— START OF Data for the task —

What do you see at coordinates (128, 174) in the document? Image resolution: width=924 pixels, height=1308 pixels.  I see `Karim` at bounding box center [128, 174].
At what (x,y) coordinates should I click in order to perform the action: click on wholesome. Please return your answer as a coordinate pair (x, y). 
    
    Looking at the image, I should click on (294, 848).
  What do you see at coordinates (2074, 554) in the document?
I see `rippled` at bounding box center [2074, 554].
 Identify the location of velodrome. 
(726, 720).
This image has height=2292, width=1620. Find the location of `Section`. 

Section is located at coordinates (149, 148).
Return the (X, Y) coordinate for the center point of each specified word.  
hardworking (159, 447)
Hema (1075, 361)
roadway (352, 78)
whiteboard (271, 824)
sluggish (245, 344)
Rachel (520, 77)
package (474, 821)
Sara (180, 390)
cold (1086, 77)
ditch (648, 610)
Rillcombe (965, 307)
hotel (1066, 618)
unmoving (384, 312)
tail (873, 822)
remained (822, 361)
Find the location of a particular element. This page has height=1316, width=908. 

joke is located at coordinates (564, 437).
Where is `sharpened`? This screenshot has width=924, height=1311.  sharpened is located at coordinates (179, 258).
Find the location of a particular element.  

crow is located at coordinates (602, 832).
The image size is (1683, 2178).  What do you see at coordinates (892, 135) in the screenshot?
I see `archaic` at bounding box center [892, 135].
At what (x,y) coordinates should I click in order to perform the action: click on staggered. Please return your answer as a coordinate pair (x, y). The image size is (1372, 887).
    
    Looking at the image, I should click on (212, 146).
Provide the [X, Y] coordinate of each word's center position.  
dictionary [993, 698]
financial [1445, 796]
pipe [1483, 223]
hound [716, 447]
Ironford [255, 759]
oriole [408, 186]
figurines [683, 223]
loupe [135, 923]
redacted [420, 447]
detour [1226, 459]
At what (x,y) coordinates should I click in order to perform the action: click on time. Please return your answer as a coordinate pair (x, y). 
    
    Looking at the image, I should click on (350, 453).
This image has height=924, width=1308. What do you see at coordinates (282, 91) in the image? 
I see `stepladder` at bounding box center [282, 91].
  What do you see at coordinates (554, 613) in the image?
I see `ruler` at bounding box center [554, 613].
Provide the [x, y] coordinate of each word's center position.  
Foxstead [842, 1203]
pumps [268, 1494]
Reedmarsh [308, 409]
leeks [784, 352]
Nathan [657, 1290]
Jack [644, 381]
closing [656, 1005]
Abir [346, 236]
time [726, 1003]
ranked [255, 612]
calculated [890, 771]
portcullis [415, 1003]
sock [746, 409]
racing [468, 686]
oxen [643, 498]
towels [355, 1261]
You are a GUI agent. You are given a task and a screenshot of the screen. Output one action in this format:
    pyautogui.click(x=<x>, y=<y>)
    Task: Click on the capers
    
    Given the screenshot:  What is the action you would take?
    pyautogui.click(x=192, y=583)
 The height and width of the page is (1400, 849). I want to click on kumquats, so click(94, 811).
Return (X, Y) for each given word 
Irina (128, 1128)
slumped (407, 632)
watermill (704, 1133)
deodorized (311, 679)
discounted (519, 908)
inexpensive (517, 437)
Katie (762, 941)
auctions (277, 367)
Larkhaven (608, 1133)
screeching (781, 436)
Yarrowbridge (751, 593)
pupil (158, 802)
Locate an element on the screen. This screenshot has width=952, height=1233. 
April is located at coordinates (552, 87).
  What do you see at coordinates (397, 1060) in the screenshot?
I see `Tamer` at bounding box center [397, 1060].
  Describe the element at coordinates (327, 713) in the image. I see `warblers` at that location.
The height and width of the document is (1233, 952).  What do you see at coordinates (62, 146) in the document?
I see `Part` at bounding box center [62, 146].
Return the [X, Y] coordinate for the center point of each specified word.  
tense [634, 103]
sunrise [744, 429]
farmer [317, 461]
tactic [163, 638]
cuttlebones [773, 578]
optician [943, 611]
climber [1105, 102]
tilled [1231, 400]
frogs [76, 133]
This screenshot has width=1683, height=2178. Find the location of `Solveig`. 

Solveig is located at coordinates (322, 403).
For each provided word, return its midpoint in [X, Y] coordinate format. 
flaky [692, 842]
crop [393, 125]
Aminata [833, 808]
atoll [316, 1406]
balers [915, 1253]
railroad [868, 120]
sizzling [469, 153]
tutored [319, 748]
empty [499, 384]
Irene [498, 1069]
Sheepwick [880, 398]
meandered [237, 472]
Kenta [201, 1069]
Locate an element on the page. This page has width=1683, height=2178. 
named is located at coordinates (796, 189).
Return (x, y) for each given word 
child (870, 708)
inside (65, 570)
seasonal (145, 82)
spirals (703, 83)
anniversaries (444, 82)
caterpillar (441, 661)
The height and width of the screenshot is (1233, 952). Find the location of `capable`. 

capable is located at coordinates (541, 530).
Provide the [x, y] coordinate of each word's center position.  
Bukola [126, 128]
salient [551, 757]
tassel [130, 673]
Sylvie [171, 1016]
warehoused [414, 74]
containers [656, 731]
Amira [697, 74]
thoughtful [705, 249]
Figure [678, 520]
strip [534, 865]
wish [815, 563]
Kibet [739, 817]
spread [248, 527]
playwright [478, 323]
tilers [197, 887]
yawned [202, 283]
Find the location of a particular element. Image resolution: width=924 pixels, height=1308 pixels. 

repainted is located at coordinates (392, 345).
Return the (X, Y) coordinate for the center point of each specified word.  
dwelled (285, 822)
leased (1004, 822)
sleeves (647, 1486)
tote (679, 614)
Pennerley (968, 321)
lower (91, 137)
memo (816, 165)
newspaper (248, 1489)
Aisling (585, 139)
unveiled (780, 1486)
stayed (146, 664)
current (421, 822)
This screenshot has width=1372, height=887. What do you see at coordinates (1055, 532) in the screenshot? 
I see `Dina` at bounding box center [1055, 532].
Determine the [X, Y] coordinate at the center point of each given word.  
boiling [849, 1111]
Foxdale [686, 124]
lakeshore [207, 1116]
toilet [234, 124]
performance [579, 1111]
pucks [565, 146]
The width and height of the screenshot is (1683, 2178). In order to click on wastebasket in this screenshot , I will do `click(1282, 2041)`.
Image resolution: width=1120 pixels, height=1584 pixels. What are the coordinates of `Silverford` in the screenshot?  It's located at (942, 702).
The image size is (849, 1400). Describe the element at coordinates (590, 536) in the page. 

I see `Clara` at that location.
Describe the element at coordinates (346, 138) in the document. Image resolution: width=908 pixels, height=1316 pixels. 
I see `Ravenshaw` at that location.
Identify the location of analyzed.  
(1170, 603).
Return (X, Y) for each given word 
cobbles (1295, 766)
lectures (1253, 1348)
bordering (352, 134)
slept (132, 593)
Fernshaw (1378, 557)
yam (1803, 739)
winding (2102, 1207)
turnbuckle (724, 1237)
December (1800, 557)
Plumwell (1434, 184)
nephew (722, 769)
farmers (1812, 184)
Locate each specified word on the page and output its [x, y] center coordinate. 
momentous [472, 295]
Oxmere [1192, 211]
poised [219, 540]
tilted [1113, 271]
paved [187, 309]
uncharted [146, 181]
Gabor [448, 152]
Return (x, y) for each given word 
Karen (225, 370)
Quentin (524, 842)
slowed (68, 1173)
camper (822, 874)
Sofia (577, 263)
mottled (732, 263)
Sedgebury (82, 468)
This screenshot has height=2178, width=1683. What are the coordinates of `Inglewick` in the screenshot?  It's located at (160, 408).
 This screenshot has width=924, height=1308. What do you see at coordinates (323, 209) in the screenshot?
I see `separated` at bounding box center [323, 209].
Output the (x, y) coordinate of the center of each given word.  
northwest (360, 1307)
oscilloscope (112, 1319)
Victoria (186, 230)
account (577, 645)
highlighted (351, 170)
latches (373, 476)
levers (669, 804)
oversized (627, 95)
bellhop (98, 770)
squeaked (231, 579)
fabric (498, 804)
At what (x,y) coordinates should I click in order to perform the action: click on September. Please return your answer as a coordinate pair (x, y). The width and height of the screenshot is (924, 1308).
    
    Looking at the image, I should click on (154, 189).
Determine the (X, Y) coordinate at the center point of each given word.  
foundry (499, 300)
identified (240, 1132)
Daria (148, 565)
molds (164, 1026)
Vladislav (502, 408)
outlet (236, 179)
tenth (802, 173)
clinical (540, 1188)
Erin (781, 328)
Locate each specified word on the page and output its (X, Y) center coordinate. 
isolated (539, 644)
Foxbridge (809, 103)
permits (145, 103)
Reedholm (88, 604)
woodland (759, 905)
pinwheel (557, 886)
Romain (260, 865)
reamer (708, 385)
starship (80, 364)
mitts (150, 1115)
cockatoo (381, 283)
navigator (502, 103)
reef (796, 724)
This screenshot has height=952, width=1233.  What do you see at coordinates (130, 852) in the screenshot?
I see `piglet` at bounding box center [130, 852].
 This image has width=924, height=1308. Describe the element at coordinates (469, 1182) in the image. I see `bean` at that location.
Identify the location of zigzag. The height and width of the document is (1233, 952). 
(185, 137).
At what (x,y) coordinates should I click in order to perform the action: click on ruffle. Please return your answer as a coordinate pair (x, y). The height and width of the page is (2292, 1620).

— END OF Data for the task —

■ What is required:
Render the stretch of the listing from its start through the line containing "coordinates (179, 258)." as a JSON list of strings, one string per line, omitting blank lines.

■ Finished answer:
[
  "What do you see at coordinates (128, 174) in the document? Image resolution: width=924 pixels, height=1308 pixels.  I see `Karim` at bounding box center [128, 174].",
  "At what (x,y) coordinates should I click in order to perform the action: click on wholesome. Please return your answer as a coordinate pair (x, y). ",
  "    Looking at the image, I should click on (294, 848).",
  "  What do you see at coordinates (2074, 554) in the document?",
  "I see `rippled` at bounding box center [2074, 554].",
  " Identify the location of velodrome. ",
  "(726, 720).",
  "This image has height=2292, width=1620. Find the location of `Section`. ",
  "Section is located at coordinates (149, 148).",
  "Return the (X, Y) coordinate for the center point of each specified word.  ",
  "hardworking (159, 447)",
  "Hema (1075, 361)",
  "roadway (352, 78)",
  "whiteboard (271, 824)",
  "sluggish (245, 344)",
  "Rachel (520, 77)",
  "package (474, 821)",
  "Sara (180, 390)",
  "cold (1086, 77)",
  "ditch (648, 610)",
  "Rillcombe (965, 307)",
  "hotel (1066, 618)",
  "unmoving (384, 312)",
  "tail (873, 822)",
  "remained (822, 361)",
  "Find the location of a particular element. This page has height=1316, width=908. ",
  "joke is located at coordinates (564, 437).",
  "Where is `sharpened`? This screenshot has width=924, height=1311.  sharpened is located at coordinates (179, 258)."
]